* What the exercise asks:
All of the listing below must be repeated word for word. Pictures are the only thing to omit.

* Information supplied:

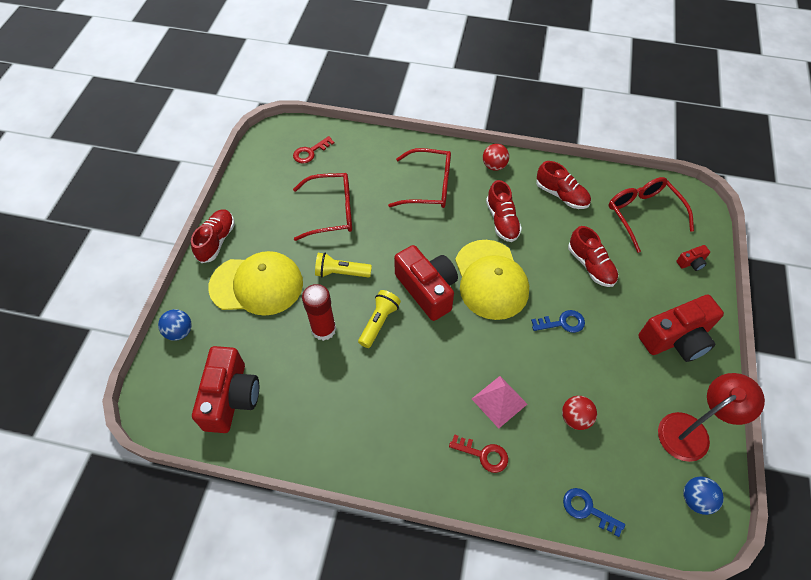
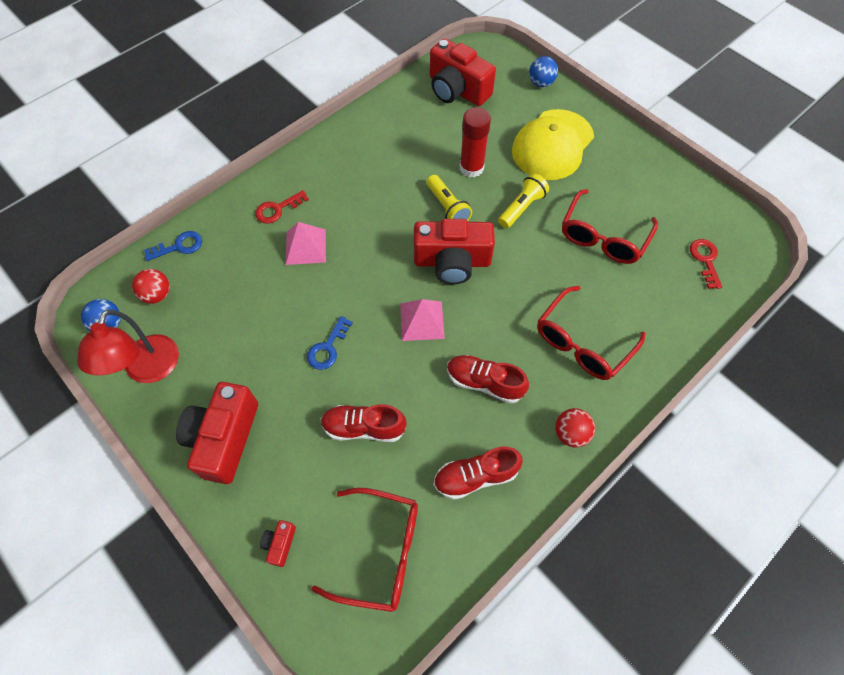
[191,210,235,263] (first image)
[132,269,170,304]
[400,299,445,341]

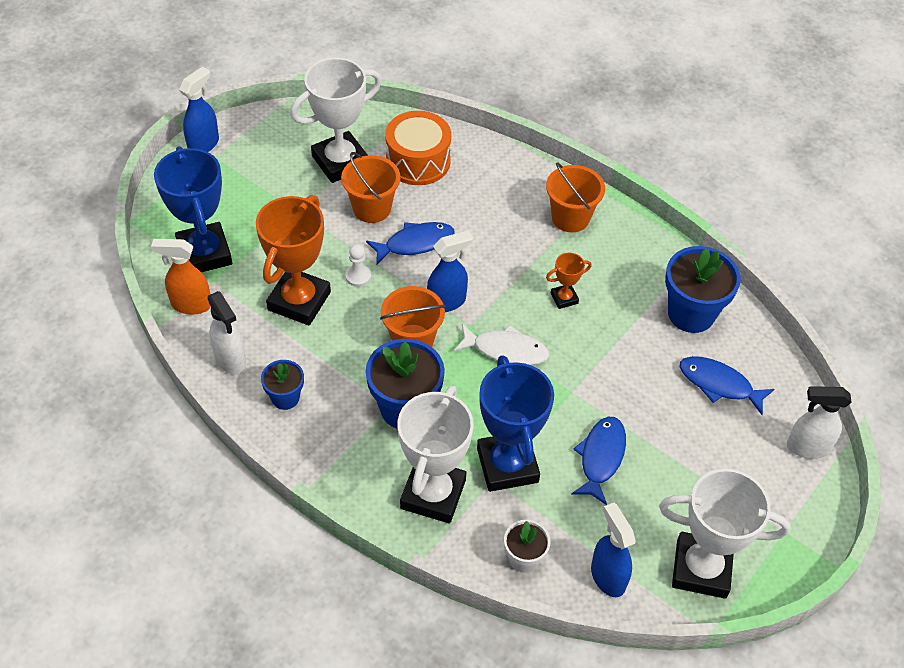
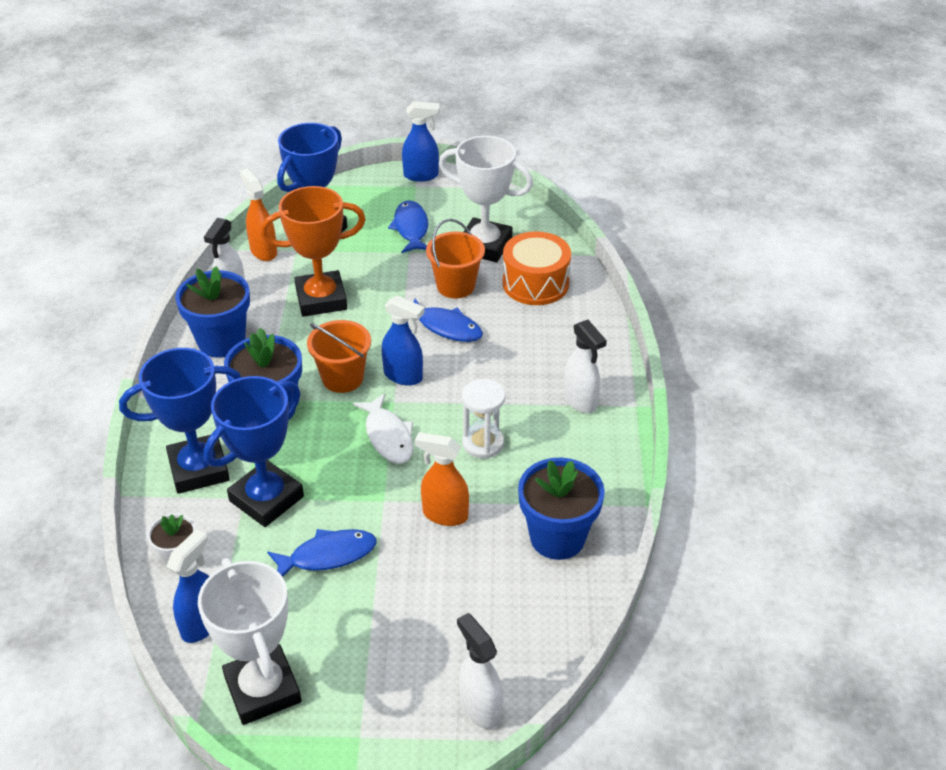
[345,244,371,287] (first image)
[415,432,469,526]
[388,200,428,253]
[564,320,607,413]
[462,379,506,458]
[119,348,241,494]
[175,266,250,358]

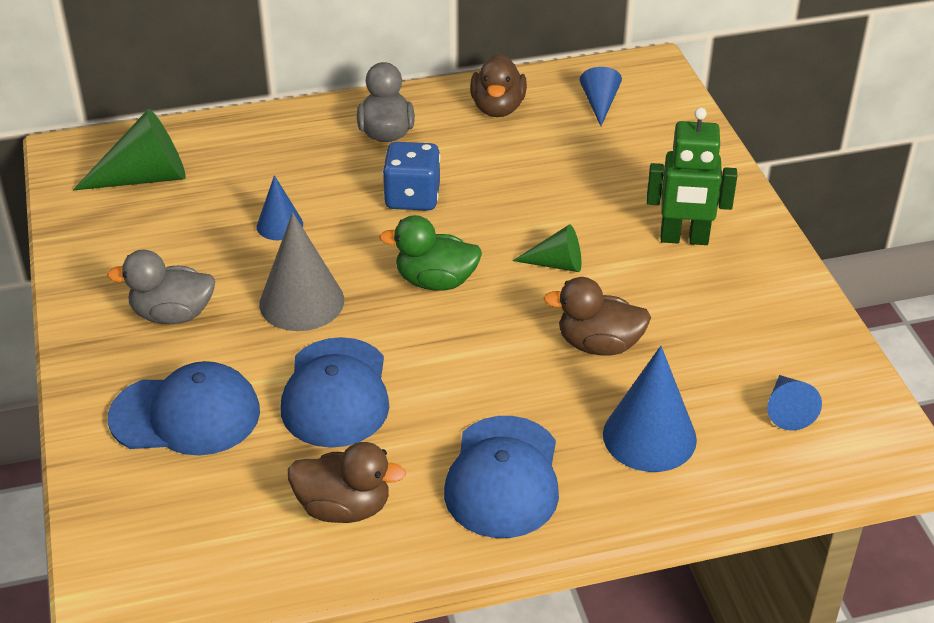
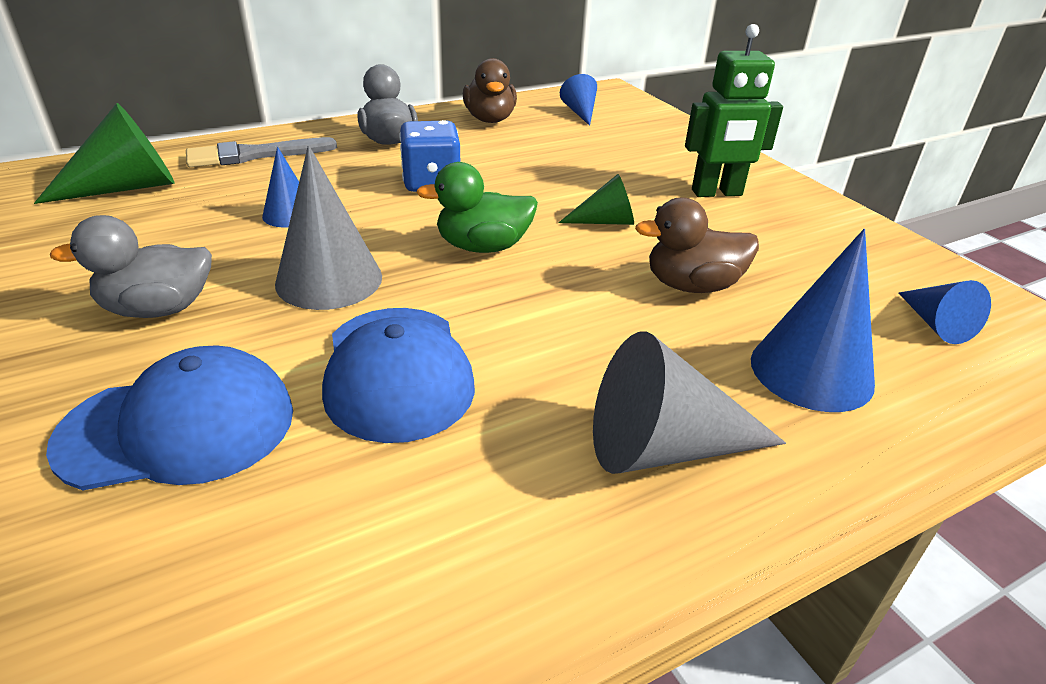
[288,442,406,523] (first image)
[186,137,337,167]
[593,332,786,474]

* Exercise response:
[191,210,235,263] (first image)
[132,269,170,304]
[400,299,445,341]

[345,244,371,287] (first image)
[415,432,469,526]
[388,200,428,253]
[564,320,607,413]
[462,379,506,458]
[119,348,241,494]
[175,266,250,358]

[288,442,406,523] (first image)
[186,137,337,167]
[593,332,786,474]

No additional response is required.